## How to complete this task
Return, exactly as written, all lines from the line containing "(111, 222) = (192, 377): orange" to the end of the entries below, with both ends included.
--- Exercise inputs Enclosed Below ---
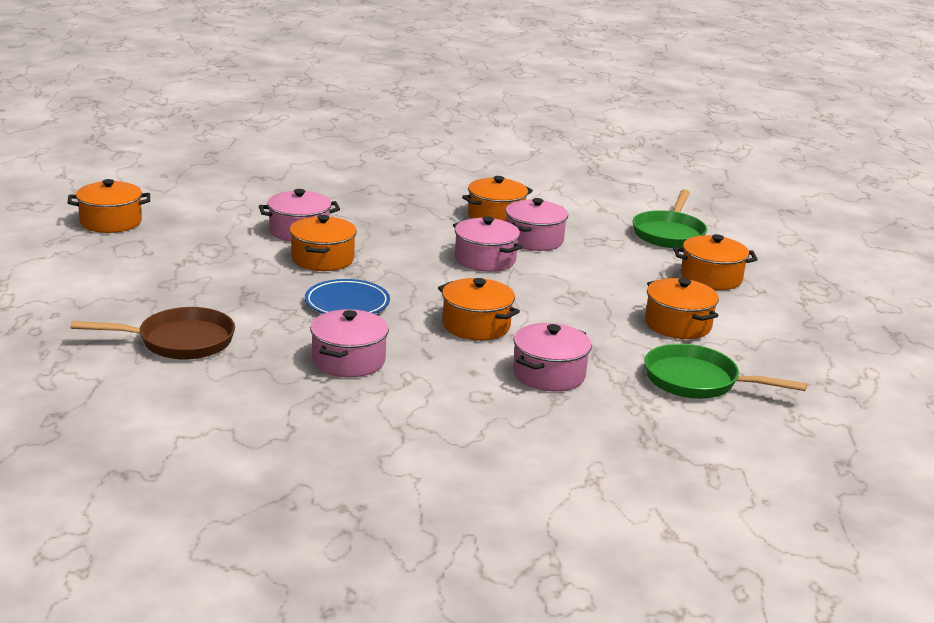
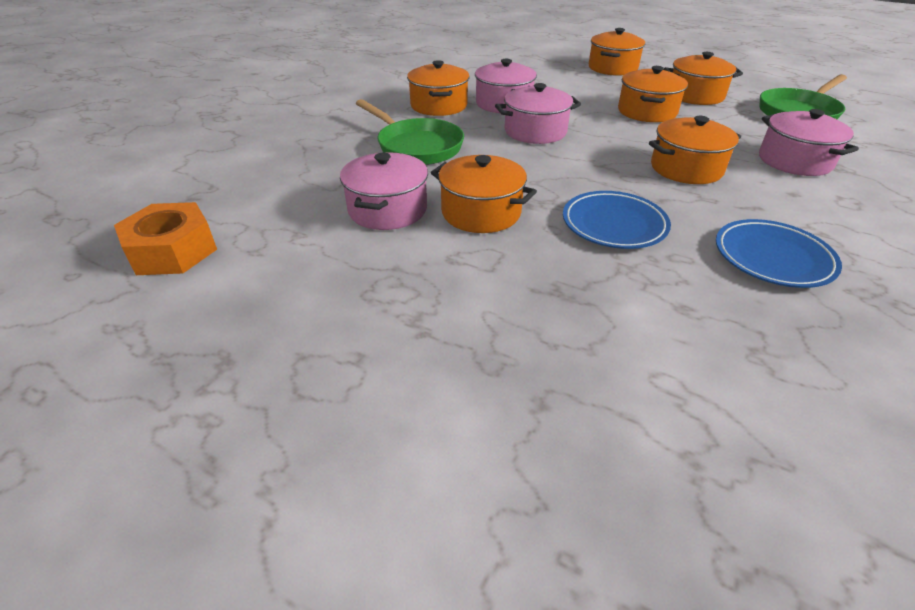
camera: 60 degrees left, 15 degrees up
(111, 222) = (192, 377): orange pot -> orange pot (647, 112)
(179, 341) = (712, 395): brown pan -> none
(203, 189) = (172, 251): none -> orange nut
(348, 361) = (773, 258): pink pot -> blue plate
(669, 233) = (524, 61): green pan -> green pan (416, 146)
--- End of Enclosed Exercise inputs ---
## Written response
(111, 222) = (192, 377): orange pot -> orange pot (647, 112)
(179, 341) = (712, 395): brown pan -> none
(203, 189) = (172, 251): none -> orange nut
(348, 361) = (773, 258): pink pot -> blue plate
(669, 233) = (524, 61): green pan -> green pan (416, 146)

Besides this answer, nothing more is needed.